'''

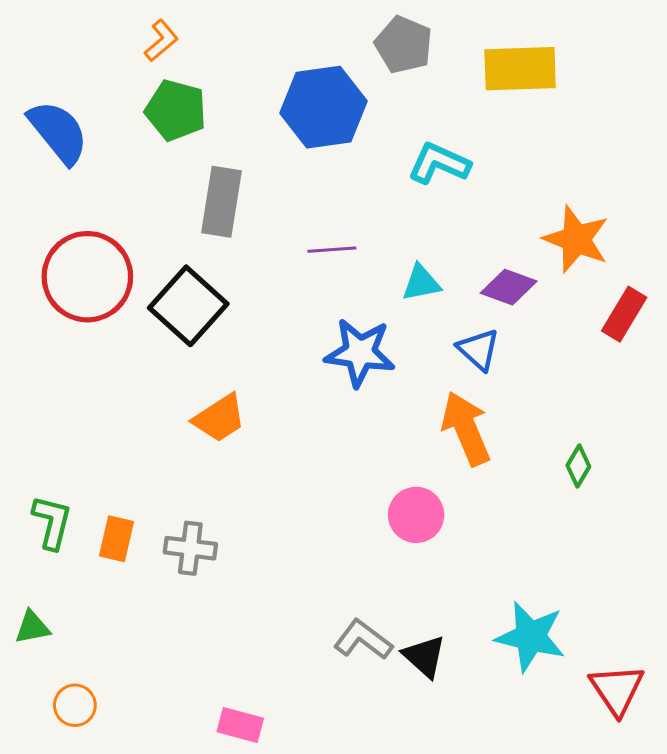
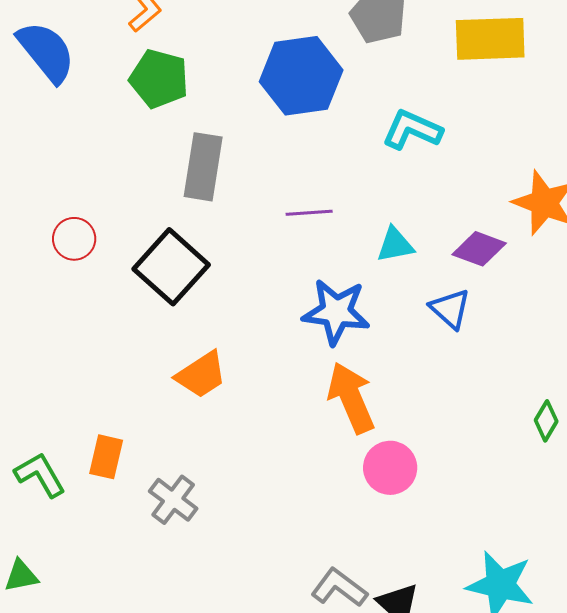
blue semicircle: (58, 132) -> (46, 52), moved
red circle: (87, 277) -> (74, 239), size x0.5
orange arrow: (466, 429) -> (351, 398), moved
green L-shape: (52, 522) -> (40, 475), turned -44
orange rectangle: (117, 539) -> (106, 457), moved
gray cross: (190, 548) -> (173, 500), turned 30

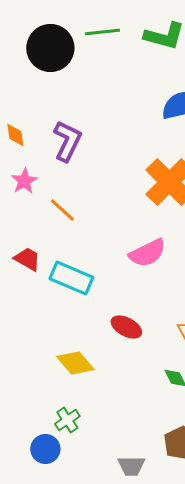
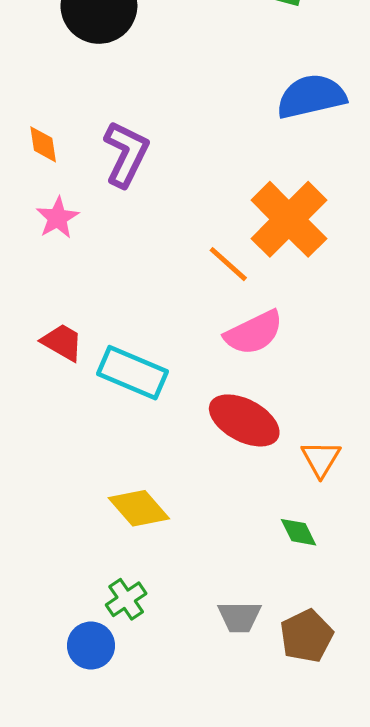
orange line: (62, 210) -> (228, 264), moved
red ellipse: (126, 327) -> (244, 420), moved, size x1.4
gray trapezoid: (131, 466) -> (239, 617), moved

'''

• **YOUR INSTRUCTIONS**:
Repeat exactly the lines above, from the line that contains "orange arrow: (466, 429) -> (351, 398), moved" down through the line that contains "orange line: (62, 210) -> (228, 264), moved". Include both of those lines and none of the pictures.

• **ANSWER TO THIS EXERCISE**:
orange arrow: (466, 429) -> (351, 398), moved
green L-shape: (52, 522) -> (40, 475), turned -44
orange rectangle: (117, 539) -> (106, 457), moved
gray cross: (190, 548) -> (173, 500), turned 30

orange line: (62, 210) -> (228, 264), moved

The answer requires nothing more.